• TO DO
Reproduce word for word the lines between those holding "The aparat fotograficzny/biały" and "The łódka/żółty moved", inclusive, and nothing else from the data below.

::::::::

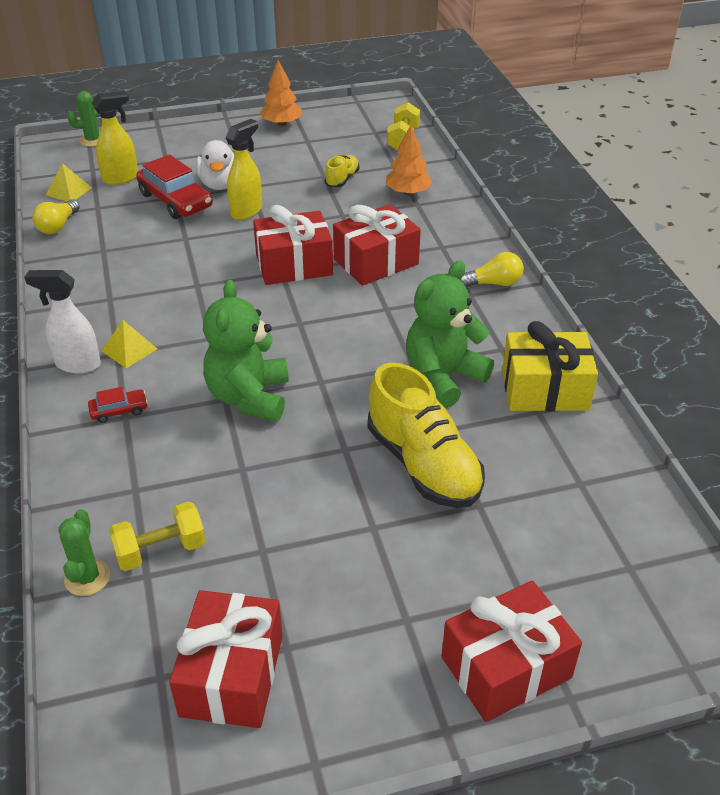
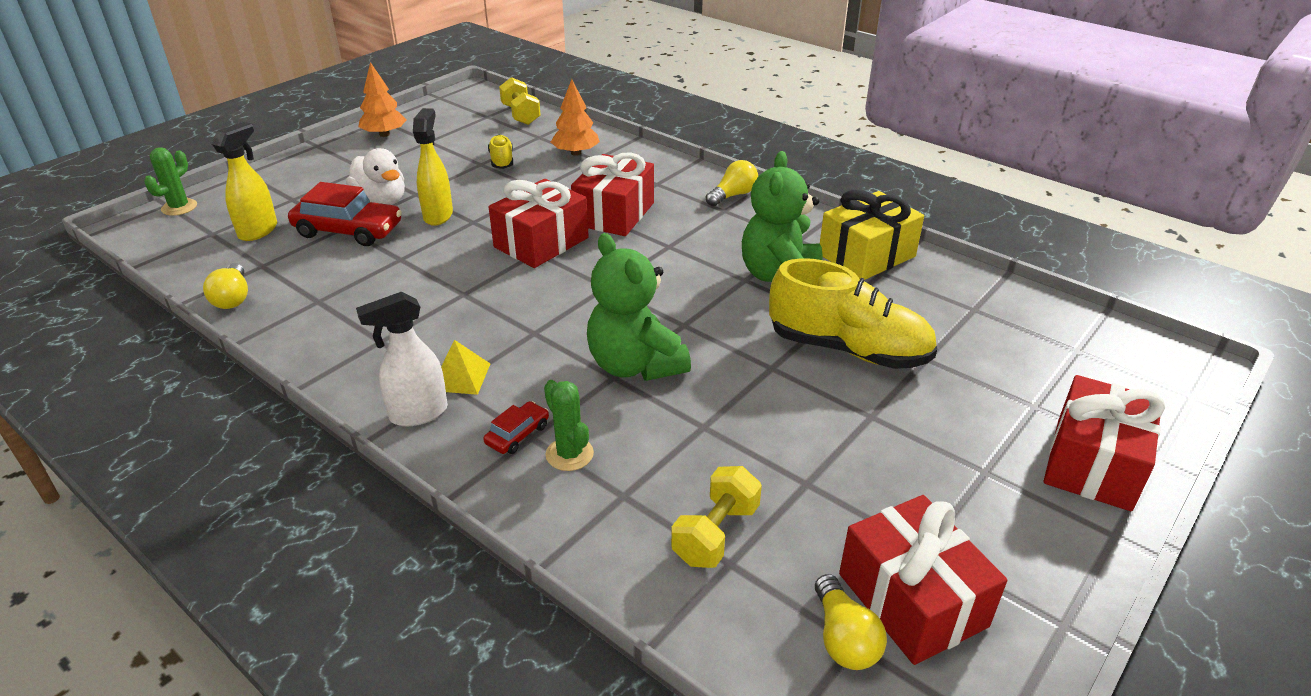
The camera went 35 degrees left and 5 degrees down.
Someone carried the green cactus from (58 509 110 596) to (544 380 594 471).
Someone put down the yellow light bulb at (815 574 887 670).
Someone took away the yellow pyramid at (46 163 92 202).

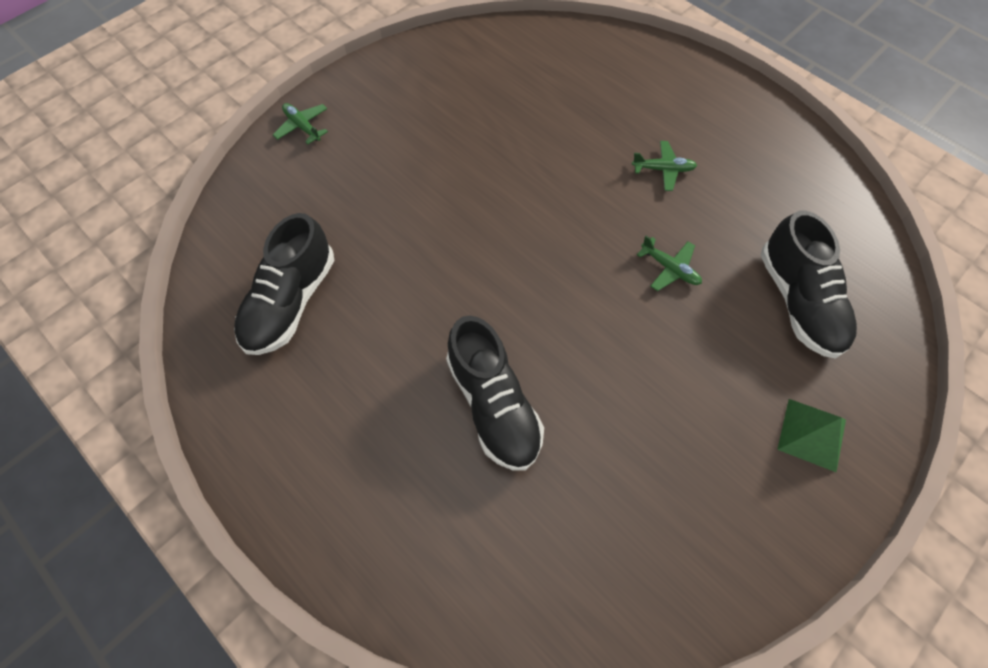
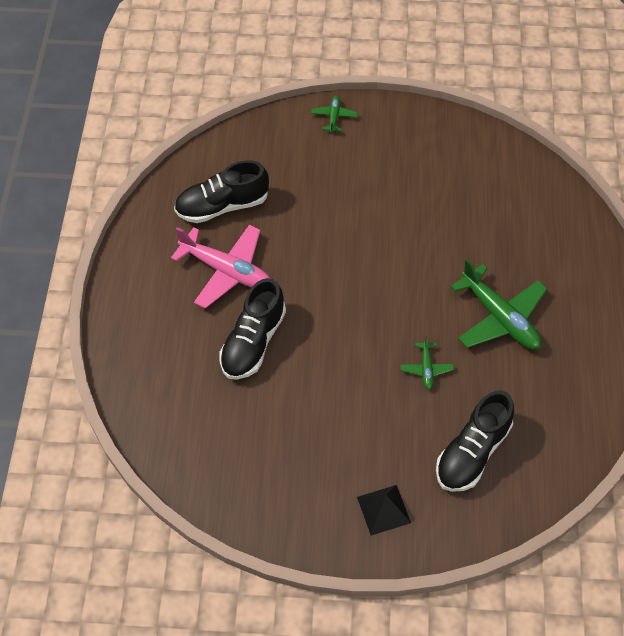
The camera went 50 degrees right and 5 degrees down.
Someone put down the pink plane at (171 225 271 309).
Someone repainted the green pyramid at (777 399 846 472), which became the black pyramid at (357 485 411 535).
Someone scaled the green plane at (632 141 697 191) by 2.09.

::::::::

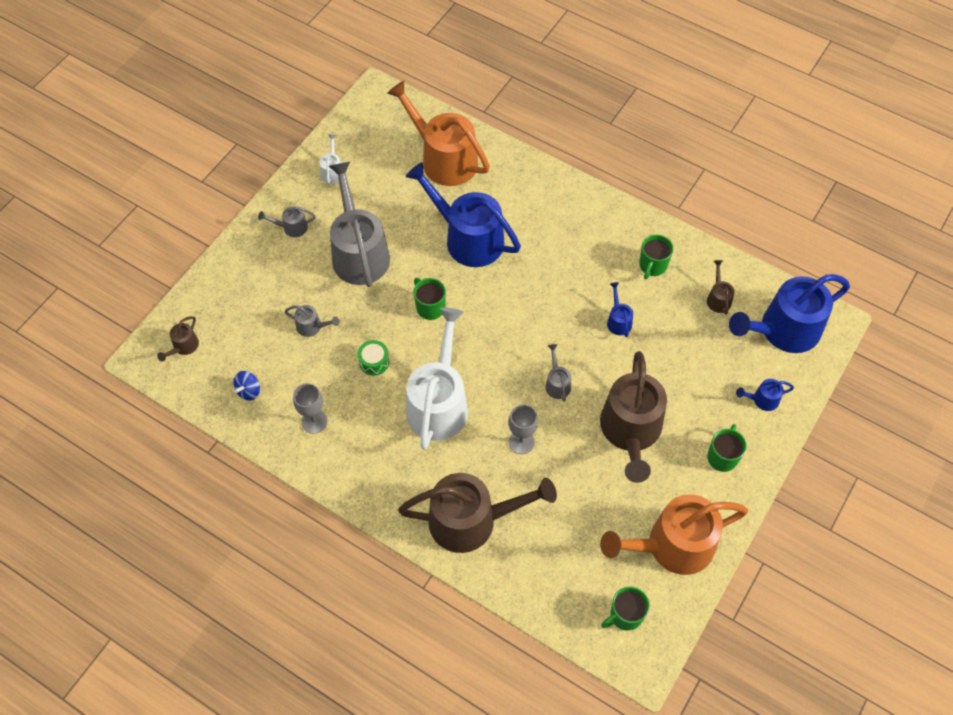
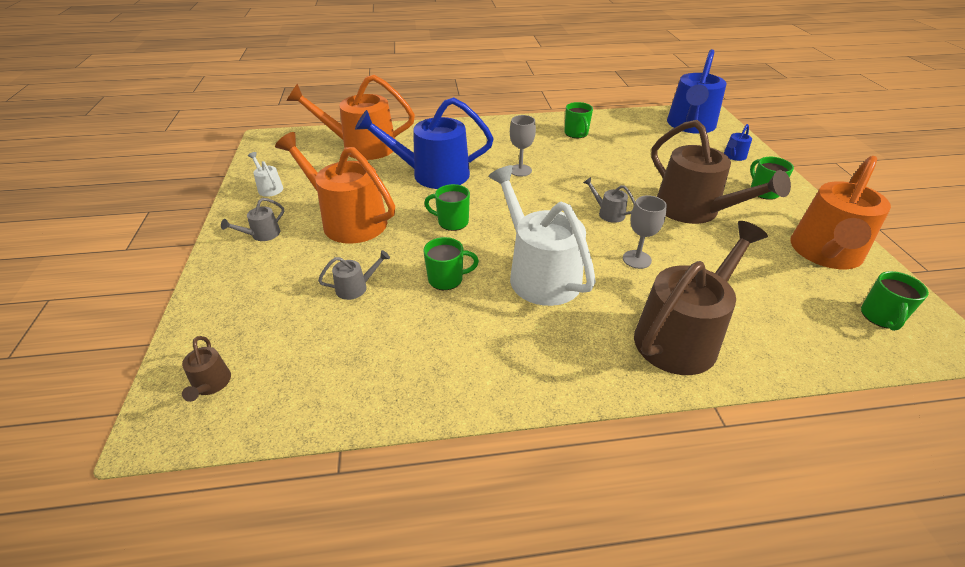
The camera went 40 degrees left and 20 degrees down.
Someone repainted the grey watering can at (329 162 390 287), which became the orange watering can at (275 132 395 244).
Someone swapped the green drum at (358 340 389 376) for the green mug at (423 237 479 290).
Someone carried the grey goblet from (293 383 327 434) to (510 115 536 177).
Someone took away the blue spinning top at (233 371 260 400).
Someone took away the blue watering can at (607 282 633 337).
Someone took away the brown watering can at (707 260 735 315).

::::::::

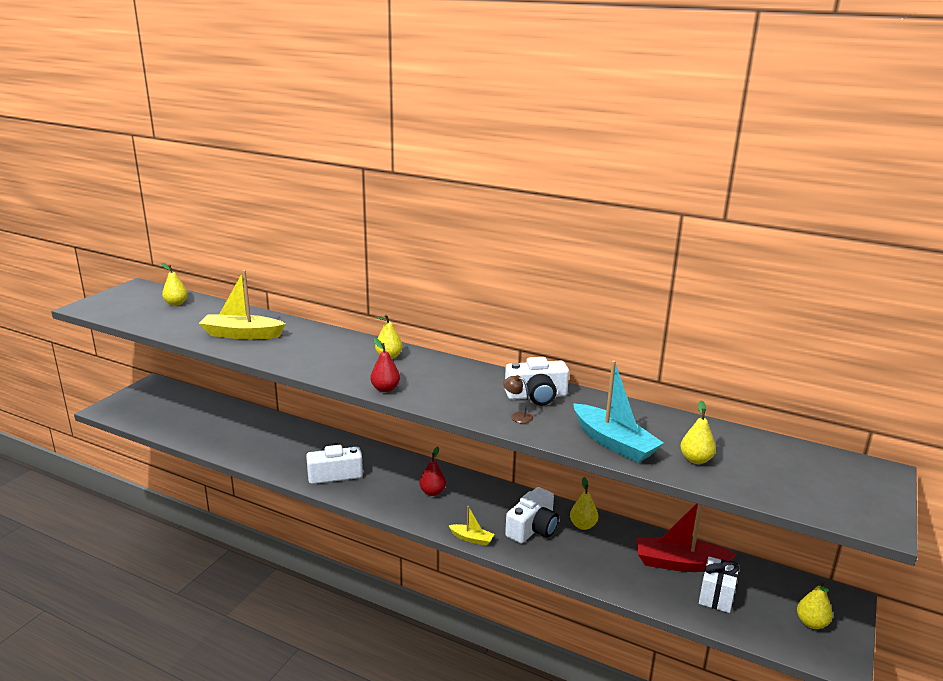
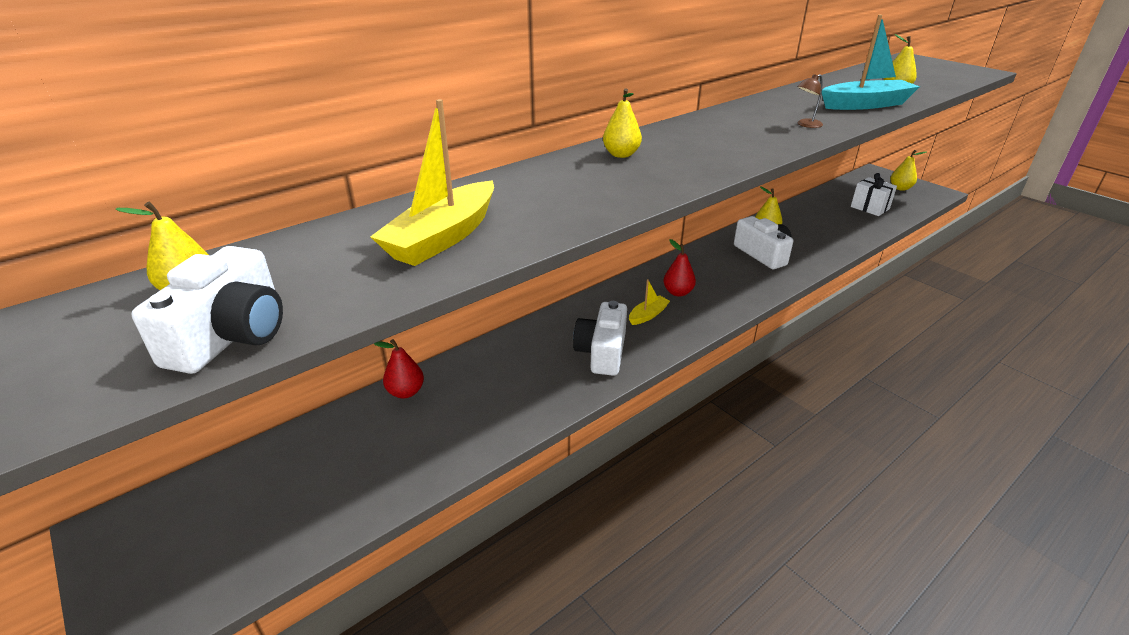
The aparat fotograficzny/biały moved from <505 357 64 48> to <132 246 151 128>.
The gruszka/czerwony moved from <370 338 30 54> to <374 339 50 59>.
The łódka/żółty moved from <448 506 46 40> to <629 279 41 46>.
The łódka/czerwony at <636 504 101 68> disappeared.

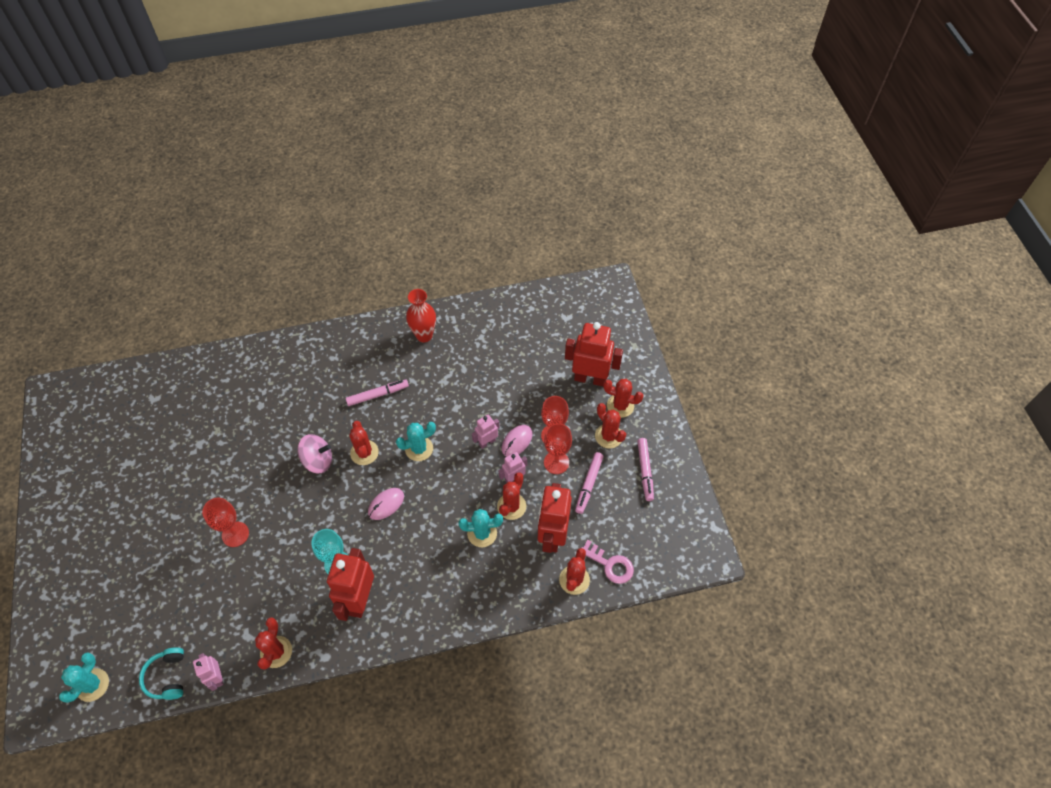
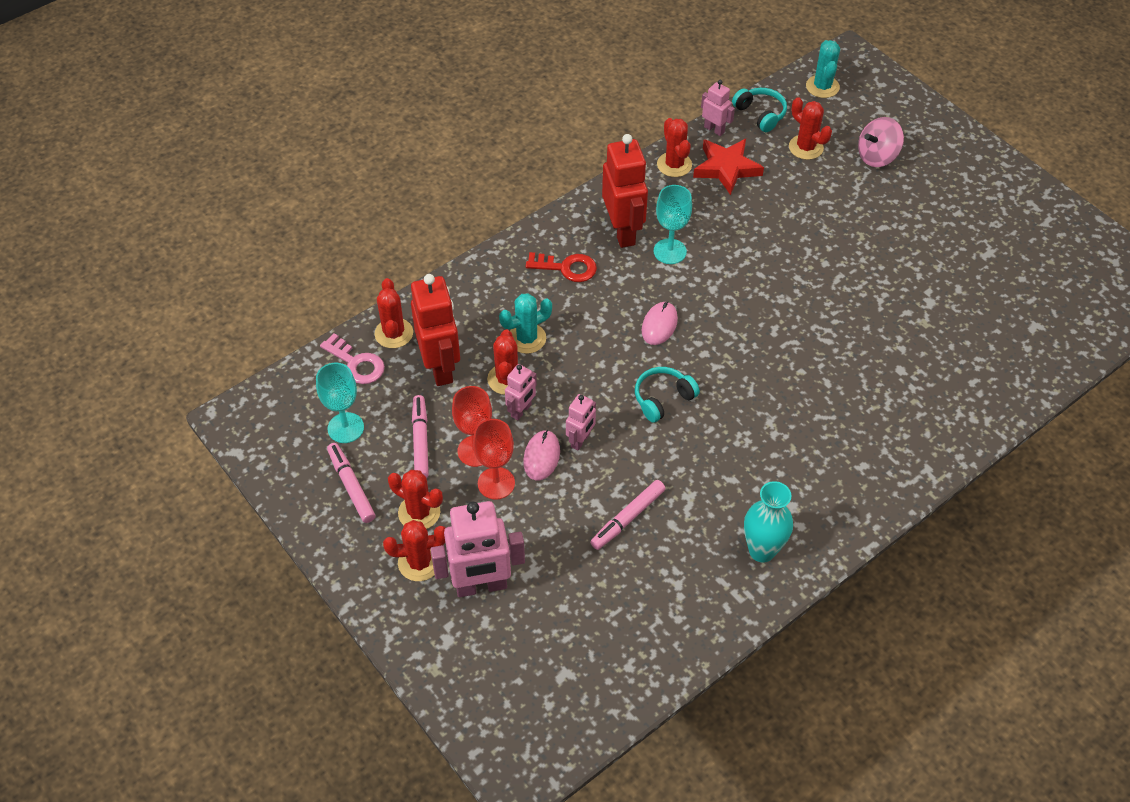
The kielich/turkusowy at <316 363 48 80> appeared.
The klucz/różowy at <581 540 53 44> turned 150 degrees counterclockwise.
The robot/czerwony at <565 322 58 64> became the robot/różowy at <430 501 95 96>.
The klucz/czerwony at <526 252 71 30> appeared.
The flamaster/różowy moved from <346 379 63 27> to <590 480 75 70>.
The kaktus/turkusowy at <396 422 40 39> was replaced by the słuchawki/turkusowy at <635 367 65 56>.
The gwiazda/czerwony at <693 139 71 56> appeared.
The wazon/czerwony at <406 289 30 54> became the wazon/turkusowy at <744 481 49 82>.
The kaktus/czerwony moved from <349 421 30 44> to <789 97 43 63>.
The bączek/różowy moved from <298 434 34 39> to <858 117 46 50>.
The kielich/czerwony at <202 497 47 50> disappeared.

::::::::

• TASK SOLUTION
The aparat fotograficzny/biały moved from <505 357 64 48> to <132 246 151 128>.
The gruszka/czerwony moved from <370 338 30 54> to <374 339 50 59>.
The łódka/żółty moved from <448 506 46 40> to <629 279 41 46>.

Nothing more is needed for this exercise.